═══ INFORMATION SHOWN ═══

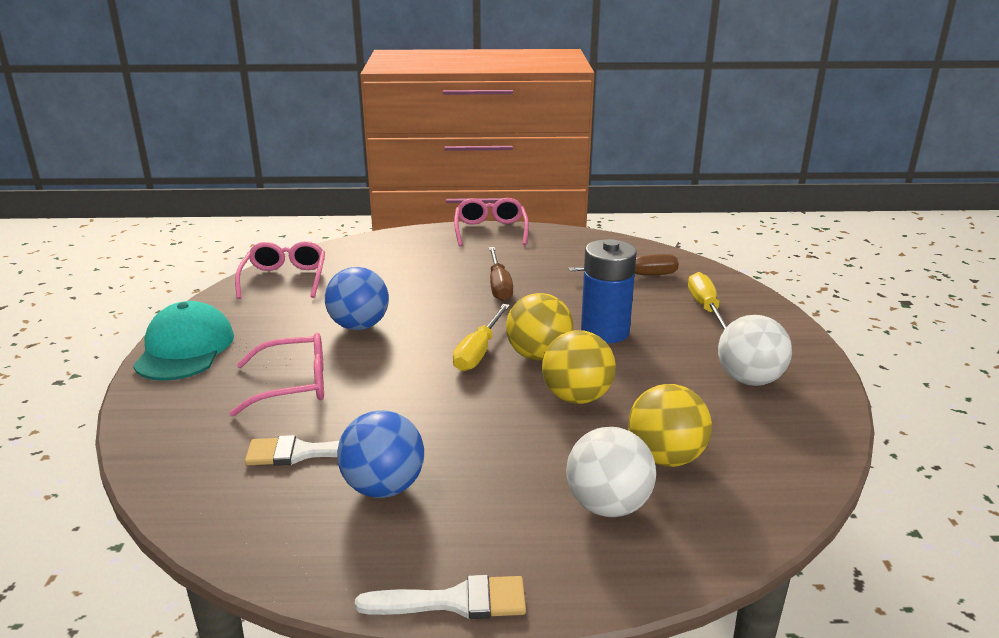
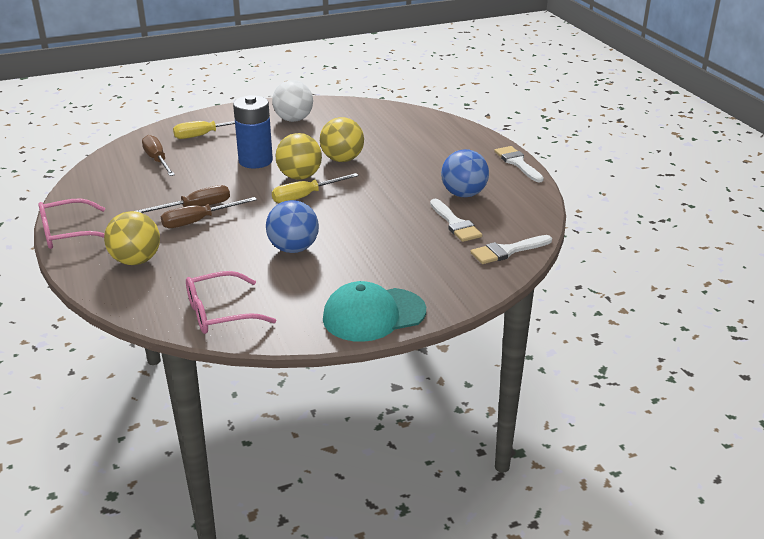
camera: 110 degrees left, 5 degrees up
(189, 479) = (507, 251): none -> white brush
(293, 385) = (390, 250): pink glasses -> none
(466, 285) = (199, 221): none -> brown screwdriver
(479, 351) = (306, 196): yellow screwdriver -> yellow screwdriver turned 150 degrees clockwise
(608, 506) = (430, 142): white ball -> none
(665, 458) = (383, 133): yellow ball -> yellow ball (136, 261)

═══

| TASK DIRECTIONS |
The records above need to be copied exactly, though not their pictures.

| RESULT OF THIS EXERCISE |
camera: 110 degrees left, 5 degrees up
(189, 479) = (507, 251): none -> white brush
(293, 385) = (390, 250): pink glasses -> none
(466, 285) = (199, 221): none -> brown screwdriver
(479, 351) = (306, 196): yellow screwdriver -> yellow screwdriver turned 150 degrees clockwise
(608, 506) = (430, 142): white ball -> none
(665, 458) = (383, 133): yellow ball -> yellow ball (136, 261)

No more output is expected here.